Supplied data:
◆ ◆ ◆ ◆
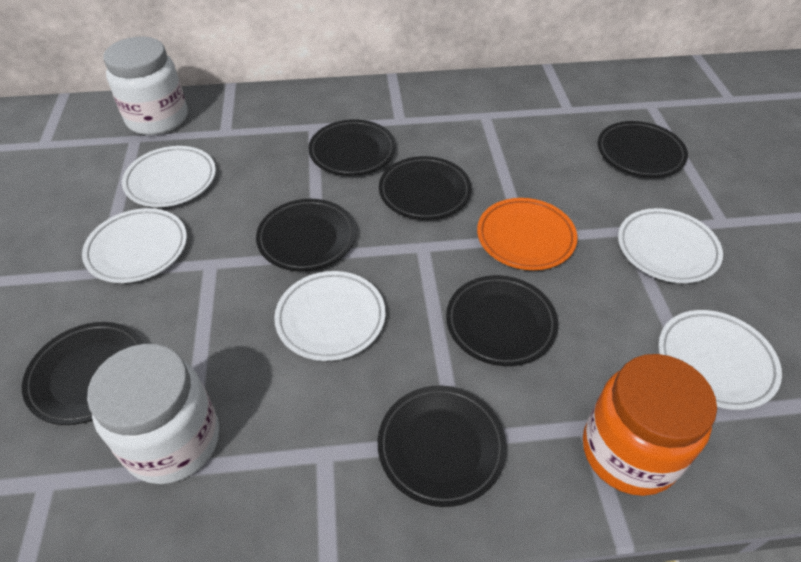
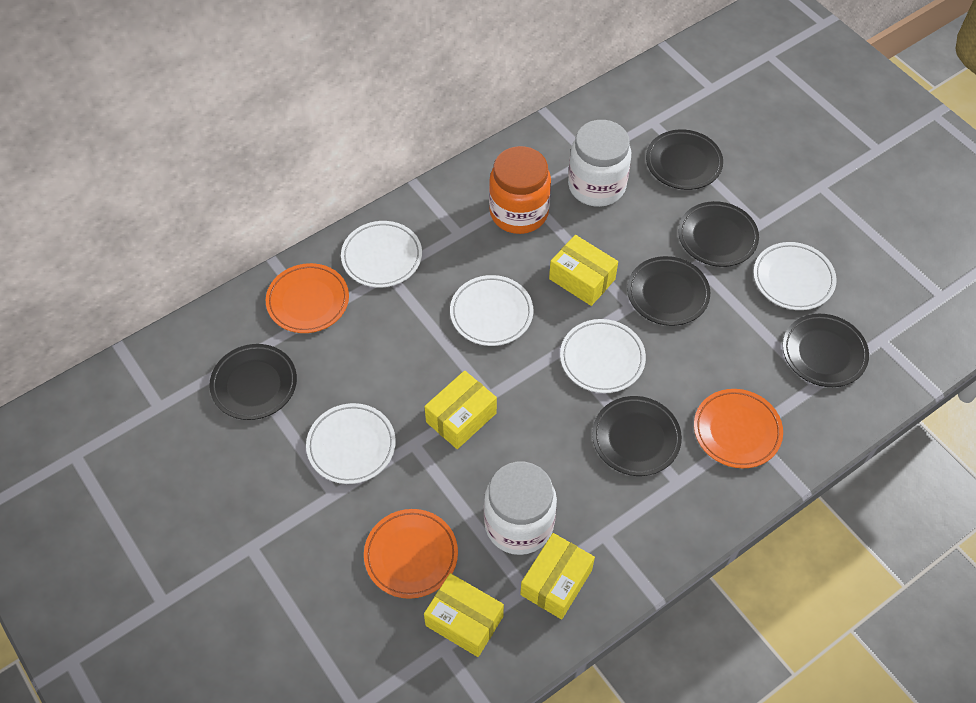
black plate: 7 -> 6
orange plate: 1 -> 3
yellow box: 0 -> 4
◆ ◆ ◆ ◆
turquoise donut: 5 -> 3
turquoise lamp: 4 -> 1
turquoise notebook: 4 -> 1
◆ ◆ ◆ ◆
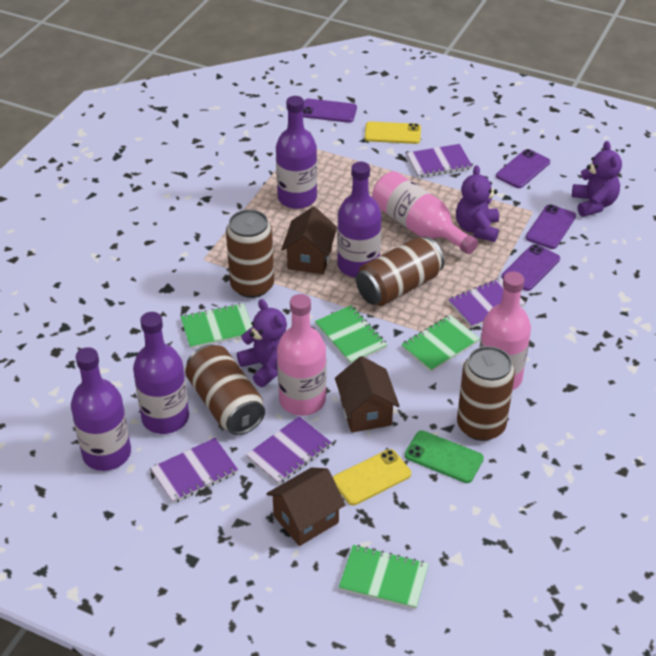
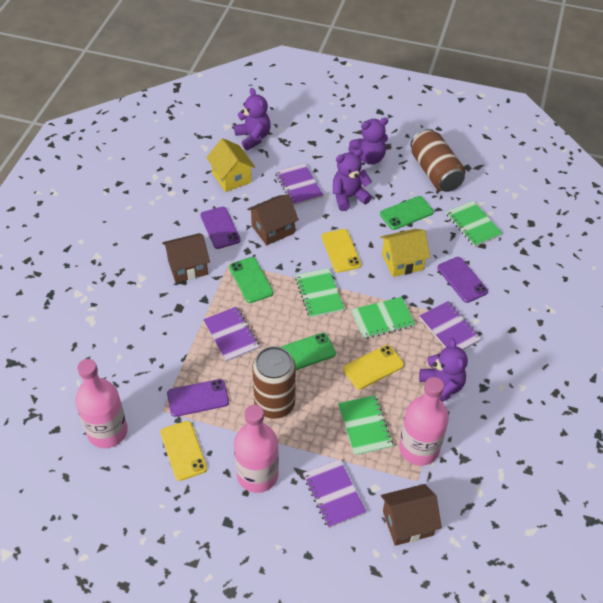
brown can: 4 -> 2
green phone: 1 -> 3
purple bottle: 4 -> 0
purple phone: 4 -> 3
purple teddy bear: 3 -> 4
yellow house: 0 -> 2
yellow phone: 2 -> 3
◆ ◆ ◆ ◆
Give back, word for word, only the lines above from the line holding "purple phone: 4 -> 3" to the line holding "yellow phone: 2 -> 3", both included.

purple phone: 4 -> 3
purple teddy bear: 3 -> 4
yellow house: 0 -> 2
yellow phone: 2 -> 3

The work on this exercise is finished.